--- begin DATA TO PROCESS ---

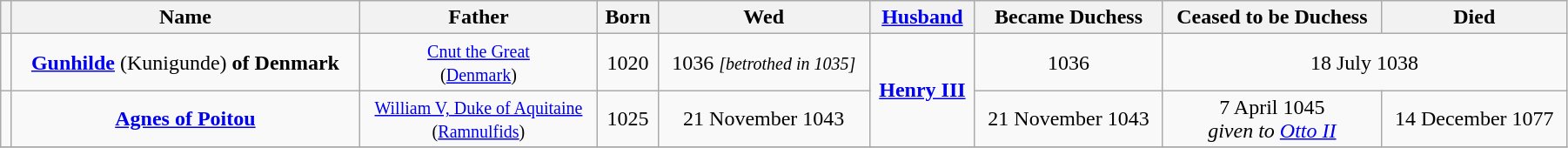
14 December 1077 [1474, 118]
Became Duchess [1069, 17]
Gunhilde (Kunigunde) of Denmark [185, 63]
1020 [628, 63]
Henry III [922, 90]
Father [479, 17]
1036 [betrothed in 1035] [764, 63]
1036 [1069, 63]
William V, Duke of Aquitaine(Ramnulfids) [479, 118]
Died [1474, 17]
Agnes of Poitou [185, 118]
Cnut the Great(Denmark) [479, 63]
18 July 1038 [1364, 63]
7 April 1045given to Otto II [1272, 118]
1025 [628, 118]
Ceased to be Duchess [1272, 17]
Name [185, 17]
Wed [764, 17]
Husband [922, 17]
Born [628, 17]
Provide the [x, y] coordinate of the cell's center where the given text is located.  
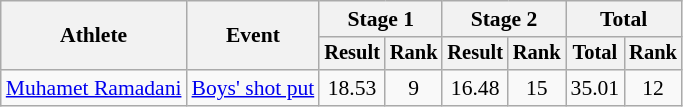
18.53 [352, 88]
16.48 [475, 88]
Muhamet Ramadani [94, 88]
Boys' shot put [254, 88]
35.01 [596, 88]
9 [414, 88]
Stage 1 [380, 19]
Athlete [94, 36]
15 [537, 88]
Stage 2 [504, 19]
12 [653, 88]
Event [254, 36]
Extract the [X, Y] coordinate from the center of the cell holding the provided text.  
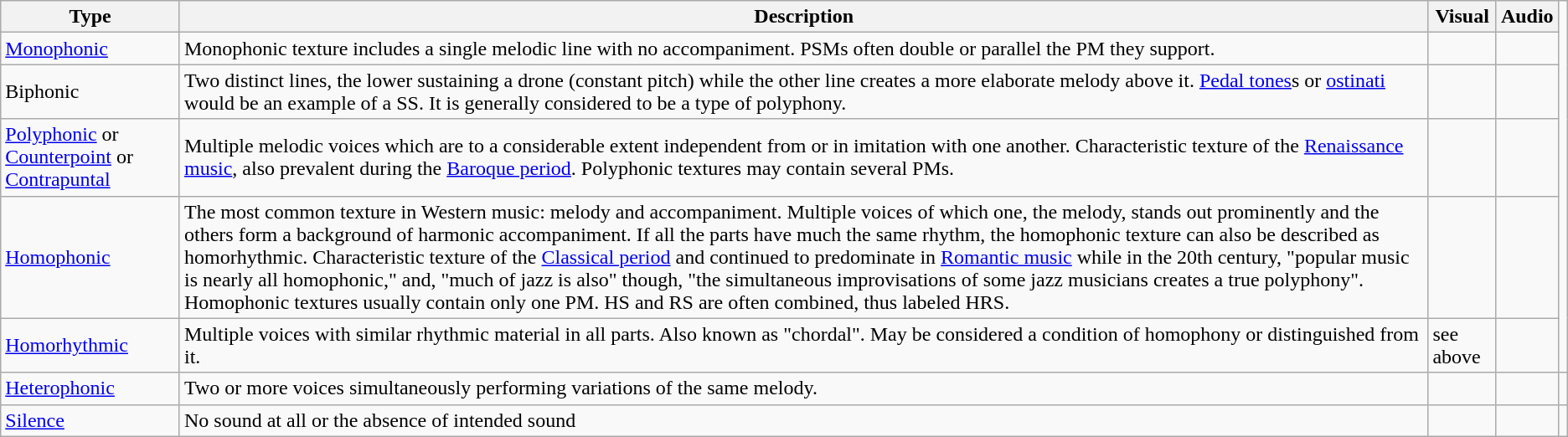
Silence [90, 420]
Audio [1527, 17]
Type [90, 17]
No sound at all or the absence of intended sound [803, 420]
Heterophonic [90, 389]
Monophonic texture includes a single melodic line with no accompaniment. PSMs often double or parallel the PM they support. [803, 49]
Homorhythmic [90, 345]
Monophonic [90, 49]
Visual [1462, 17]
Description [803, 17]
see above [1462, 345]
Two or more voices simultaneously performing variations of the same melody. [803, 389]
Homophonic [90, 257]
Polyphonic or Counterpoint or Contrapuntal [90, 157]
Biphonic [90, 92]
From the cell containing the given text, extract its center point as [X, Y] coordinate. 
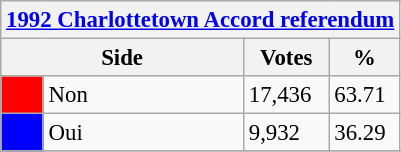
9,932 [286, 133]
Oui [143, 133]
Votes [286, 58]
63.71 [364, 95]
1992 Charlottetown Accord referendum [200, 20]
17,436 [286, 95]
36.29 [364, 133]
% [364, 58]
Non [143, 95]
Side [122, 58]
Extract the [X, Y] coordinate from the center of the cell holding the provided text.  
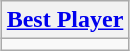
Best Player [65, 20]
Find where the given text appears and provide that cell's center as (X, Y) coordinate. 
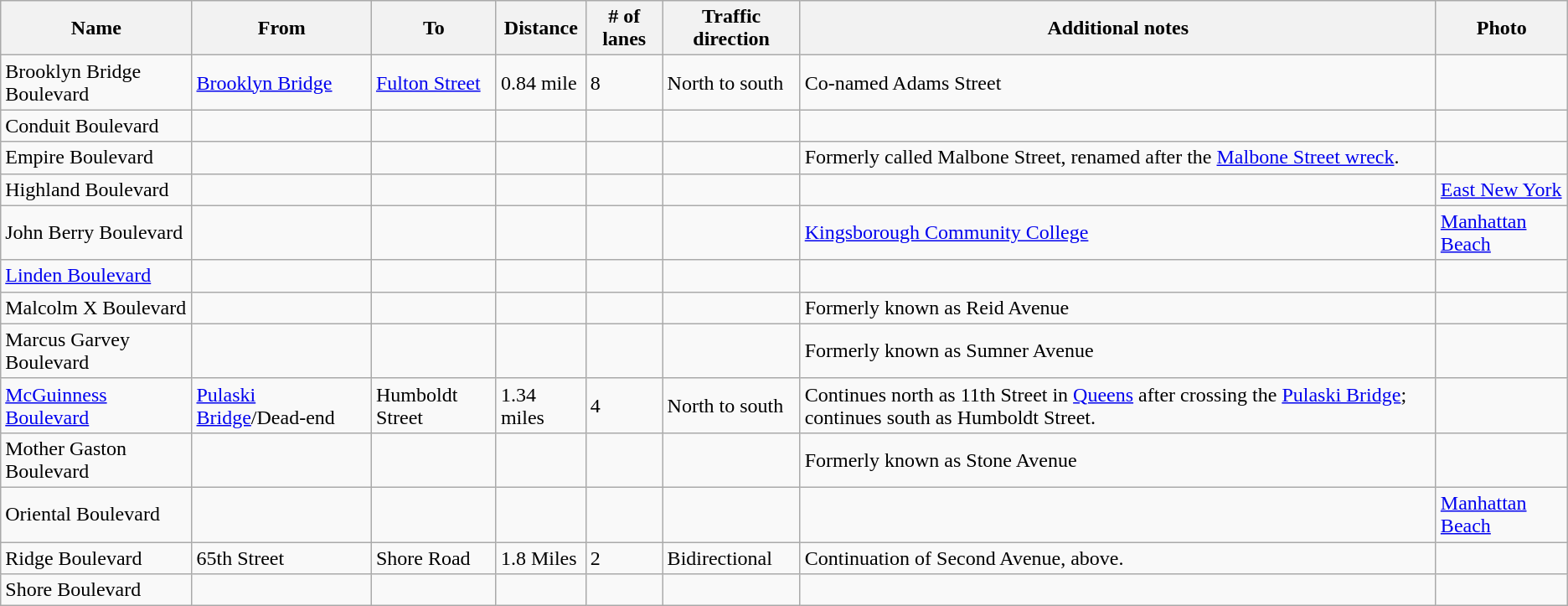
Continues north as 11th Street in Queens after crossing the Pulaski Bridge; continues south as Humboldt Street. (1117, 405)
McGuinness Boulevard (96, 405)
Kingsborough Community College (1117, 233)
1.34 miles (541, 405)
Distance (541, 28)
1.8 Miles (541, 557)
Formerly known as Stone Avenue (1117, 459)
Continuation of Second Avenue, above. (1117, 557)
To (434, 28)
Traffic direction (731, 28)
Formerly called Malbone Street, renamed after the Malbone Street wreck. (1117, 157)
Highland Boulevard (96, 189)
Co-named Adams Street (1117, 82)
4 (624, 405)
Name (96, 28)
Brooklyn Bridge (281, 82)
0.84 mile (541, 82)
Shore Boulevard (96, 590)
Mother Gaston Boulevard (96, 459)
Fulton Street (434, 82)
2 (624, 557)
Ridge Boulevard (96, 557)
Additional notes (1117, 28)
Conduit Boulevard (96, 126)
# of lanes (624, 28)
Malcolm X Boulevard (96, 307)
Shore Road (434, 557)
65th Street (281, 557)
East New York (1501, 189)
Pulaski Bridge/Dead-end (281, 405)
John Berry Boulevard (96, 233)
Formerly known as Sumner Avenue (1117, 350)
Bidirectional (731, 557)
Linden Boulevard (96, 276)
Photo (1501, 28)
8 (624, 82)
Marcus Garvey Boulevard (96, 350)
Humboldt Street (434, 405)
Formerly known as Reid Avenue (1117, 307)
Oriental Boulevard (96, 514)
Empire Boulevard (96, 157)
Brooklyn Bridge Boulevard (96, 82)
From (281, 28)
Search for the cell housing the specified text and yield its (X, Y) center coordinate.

--- end DATA TO PROCESS ---

— EXERCISE PROMPT —
Copy out every line of the material above word for word, omitting the picture markers.

— WRITTEN RESPONSE —
14 December 1077 [1474, 118]
Became Duchess [1069, 17]
Gunhilde (Kunigunde) of Denmark [185, 63]
1020 [628, 63]
Henry III [922, 90]
Father [479, 17]
1036 [betrothed in 1035] [764, 63]
1036 [1069, 63]
William V, Duke of Aquitaine(Ramnulfids) [479, 118]
Died [1474, 17]
Agnes of Poitou [185, 118]
Cnut the Great(Denmark) [479, 63]
18 July 1038 [1364, 63]
7 April 1045given to Otto II [1272, 118]
1025 [628, 118]
Ceased to be Duchess [1272, 17]
Name [185, 17]
Wed [764, 17]
Husband [922, 17]
Born [628, 17]
Provide the [x, y] coordinate of the cell's center where the given text is located.  
18.53 [352, 88]
16.48 [475, 88]
Muhamet Ramadani [94, 88]
Boys' shot put [254, 88]
35.01 [596, 88]
9 [414, 88]
Stage 1 [380, 19]
Athlete [94, 36]
15 [537, 88]
Stage 2 [504, 19]
12 [653, 88]
Event [254, 36]
Extract the [X, Y] coordinate from the center of the cell holding the provided text.  
Silence [90, 420]
Audio [1527, 17]
Type [90, 17]
No sound at all or the absence of intended sound [803, 420]
Heterophonic [90, 389]
Monophonic texture includes a single melodic line with no accompaniment. PSMs often double or parallel the PM they support. [803, 49]
Homorhythmic [90, 345]
Monophonic [90, 49]
Visual [1462, 17]
Description [803, 17]
see above [1462, 345]
Two or more voices simultaneously performing variations of the same melody. [803, 389]
Homophonic [90, 257]
Polyphonic or Counterpoint or Contrapuntal [90, 157]
Biphonic [90, 92]
From the cell containing the given text, extract its center point as [X, Y] coordinate. 
9,932 [286, 133]
Oui [143, 133]
Votes [286, 58]
63.71 [364, 95]
1992 Charlottetown Accord referendum [200, 20]
17,436 [286, 95]
36.29 [364, 133]
% [364, 58]
Non [143, 95]
Side [122, 58]
Extract the [X, Y] coordinate from the center of the cell holding the provided text.  
Best Player [65, 20]
Find where the given text appears and provide that cell's center as (X, Y) coordinate. 
Continues north as 11th Street in Queens after crossing the Pulaski Bridge; continues south as Humboldt Street. (1117, 405)
McGuinness Boulevard (96, 405)
Kingsborough Community College (1117, 233)
1.34 miles (541, 405)
Distance (541, 28)
1.8 Miles (541, 557)
Formerly known as Stone Avenue (1117, 459)
Continuation of Second Avenue, above. (1117, 557)
To (434, 28)
Traffic direction (731, 28)
Formerly called Malbone Street, renamed after the Malbone Street wreck. (1117, 157)
Highland Boulevard (96, 189)
Co-named Adams Street (1117, 82)
4 (624, 405)
Name (96, 28)
Brooklyn Bridge (281, 82)
0.84 mile (541, 82)
Shore Boulevard (96, 590)
Mother Gaston Boulevard (96, 459)
Fulton Street (434, 82)
2 (624, 557)
Ridge Boulevard (96, 557)
Additional notes (1117, 28)
Conduit Boulevard (96, 126)
# of lanes (624, 28)
Malcolm X Boulevard (96, 307)
Shore Road (434, 557)
65th Street (281, 557)
East New York (1501, 189)
Pulaski Bridge/Dead-end (281, 405)
John Berry Boulevard (96, 233)
Formerly known as Sumner Avenue (1117, 350)
Bidirectional (731, 557)
Linden Boulevard (96, 276)
Photo (1501, 28)
8 (624, 82)
Marcus Garvey Boulevard (96, 350)
Humboldt Street (434, 405)
Formerly known as Reid Avenue (1117, 307)
Oriental Boulevard (96, 514)
Empire Boulevard (96, 157)
Brooklyn Bridge Boulevard (96, 82)
From (281, 28)
Search for the cell housing the specified text and yield its (X, Y) center coordinate.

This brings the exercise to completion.